▸ RECORD SET:
===
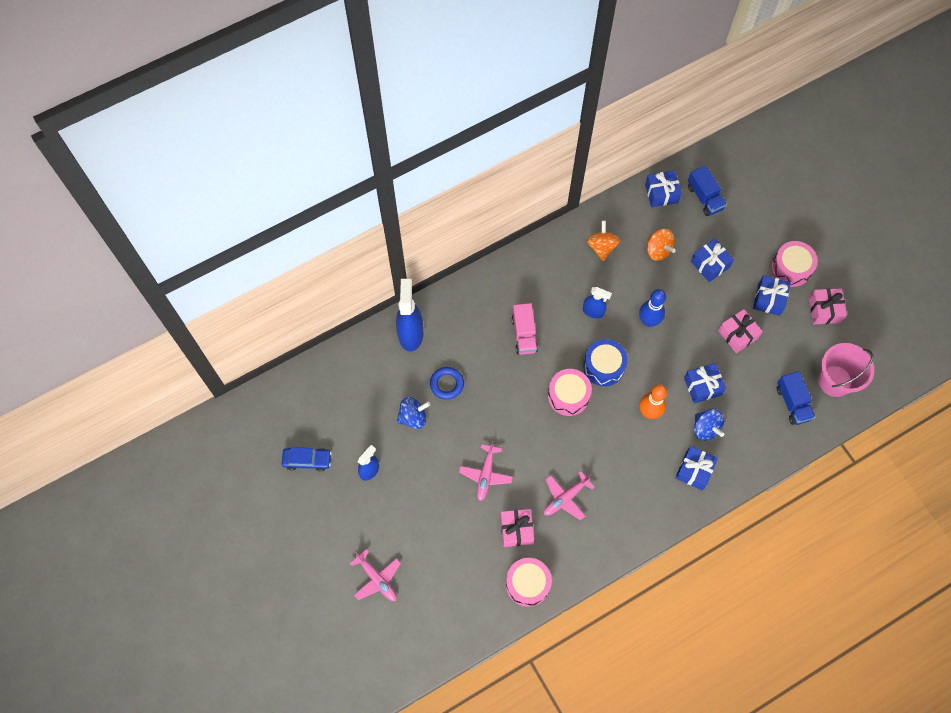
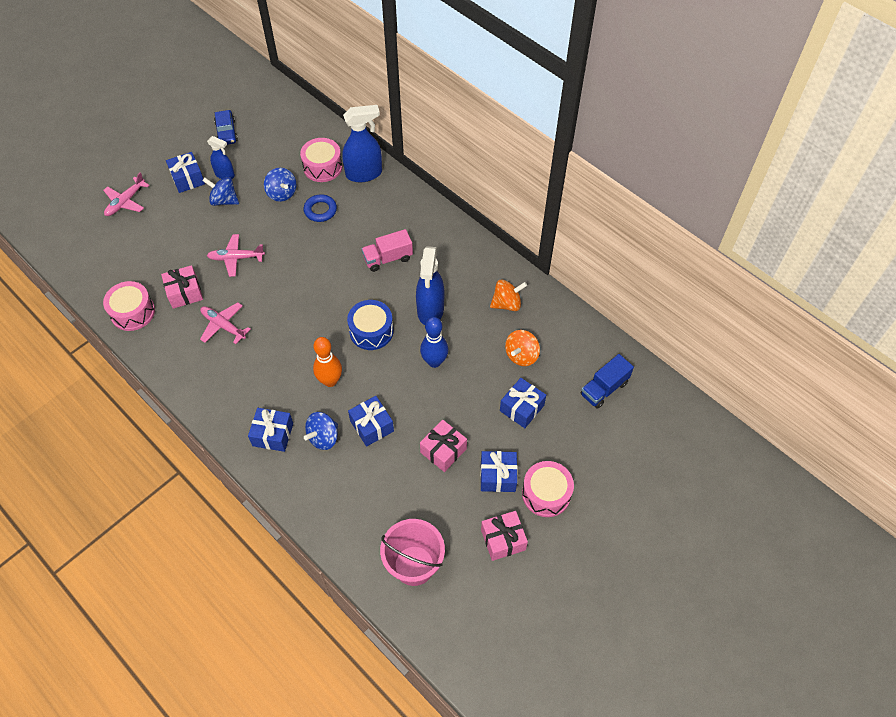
camera: 75 degrees right, 10 degrees down
(405, 476) = (224, 200): none -> blue spinning top
(568, 396) = (331, 307): pink drum -> pink drum (322, 167)
(593, 311) = (430, 310): blue spray bottle -> blue spray bottle, size x1.71
(661, 193) = (592, 346): blue gift -> blue gift (187, 179)
(792, 403) = (374, 522): blue truck -> none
===
▸ WHAT THE TASK REQUIRES:
Look above for the line containing "(593, 311) = (430, 310): blue". From there to the final line of the entries, repeat every line exactly.

▸ RESULT FOR THIS EXERCISE:
(593, 311) = (430, 310): blue spray bottle -> blue spray bottle, size x1.71
(661, 193) = (592, 346): blue gift -> blue gift (187, 179)
(792, 403) = (374, 522): blue truck -> none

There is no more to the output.